--- Materials provided ---

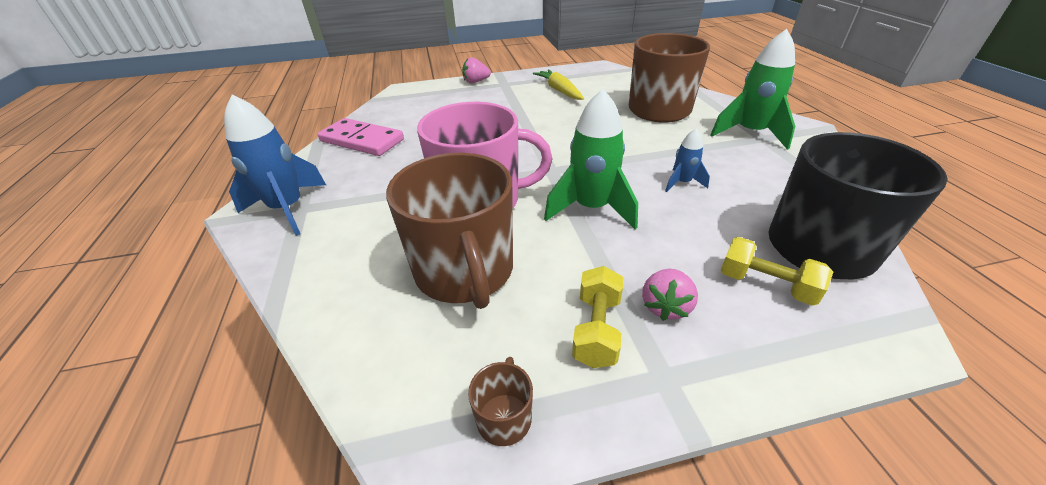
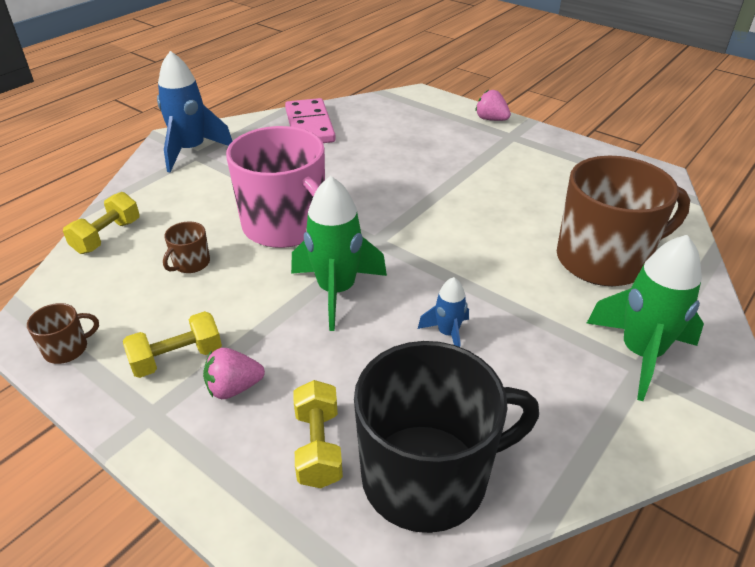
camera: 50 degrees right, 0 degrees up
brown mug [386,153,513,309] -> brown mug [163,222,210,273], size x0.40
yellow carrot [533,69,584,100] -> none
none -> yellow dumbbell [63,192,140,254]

---
--- Materials provided ---

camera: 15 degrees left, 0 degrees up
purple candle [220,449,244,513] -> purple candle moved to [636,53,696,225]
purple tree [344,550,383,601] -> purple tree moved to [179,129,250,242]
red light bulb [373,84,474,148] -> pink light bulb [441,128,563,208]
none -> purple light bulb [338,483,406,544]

---

[Description of the task] Return a copy of each line in the records above that has "none" in it.

[Solution]
yellow carrot [533,69,584,100] -> none
none -> yellow dumbbell [63,192,140,254]
none -> purple light bulb [338,483,406,544]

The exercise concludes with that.